**Action item:** Would you restate each line of the data below word for word, without its pictures?

**Dataset entries:**
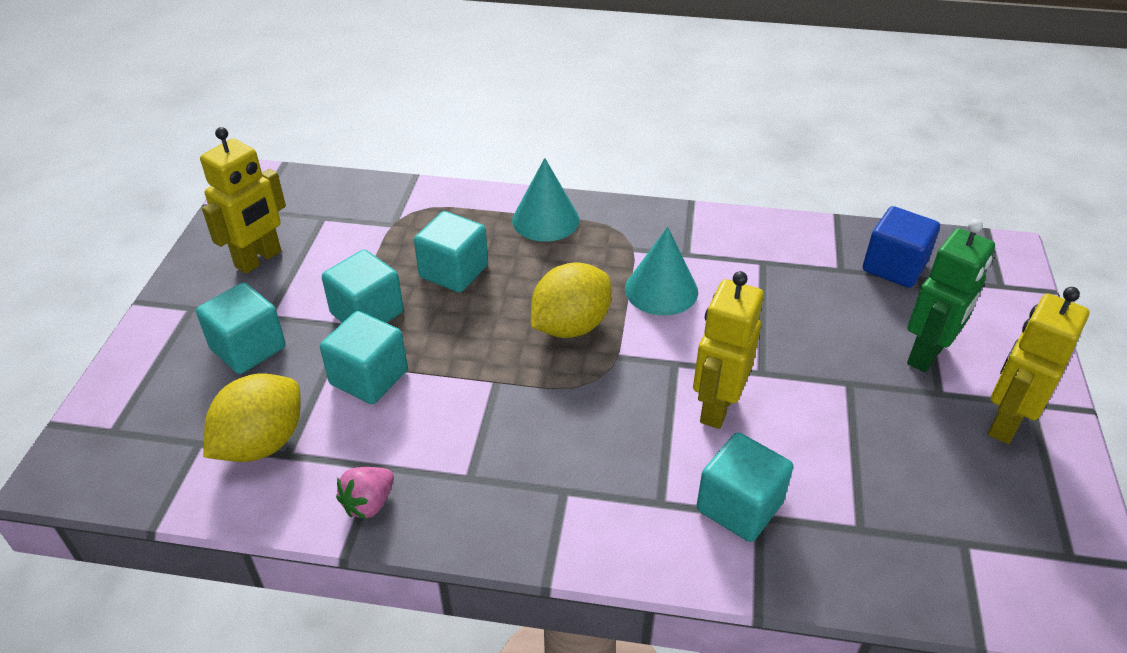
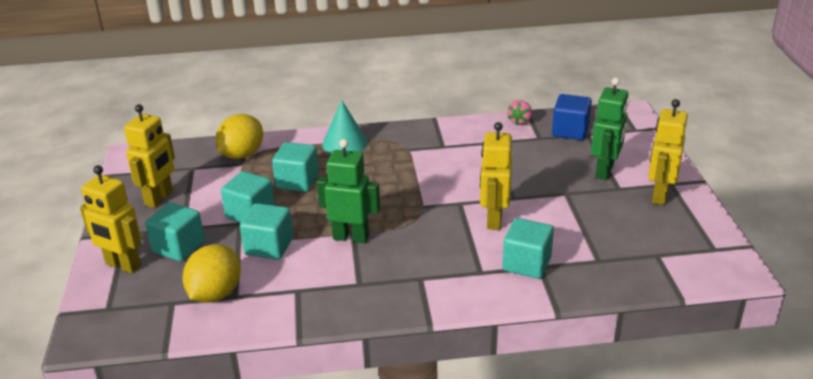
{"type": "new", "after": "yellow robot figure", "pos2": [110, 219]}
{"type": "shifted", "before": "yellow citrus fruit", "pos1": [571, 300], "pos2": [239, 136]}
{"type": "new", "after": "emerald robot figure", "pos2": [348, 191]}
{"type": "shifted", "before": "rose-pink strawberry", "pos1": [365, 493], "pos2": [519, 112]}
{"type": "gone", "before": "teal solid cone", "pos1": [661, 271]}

**Expected output:**
{"type": "new", "after": "yellow robot figure", "pos2": [110, 219]}
{"type": "shifted", "before": "yellow citrus fruit", "pos1": [571, 300], "pos2": [239, 136]}
{"type": "new", "after": "emerald robot figure", "pos2": [348, 191]}
{"type": "shifted", "before": "rose-pink strawberry", "pos1": [365, 493], "pos2": [519, 112]}
{"type": "gone", "before": "teal solid cone", "pos1": [661, 271]}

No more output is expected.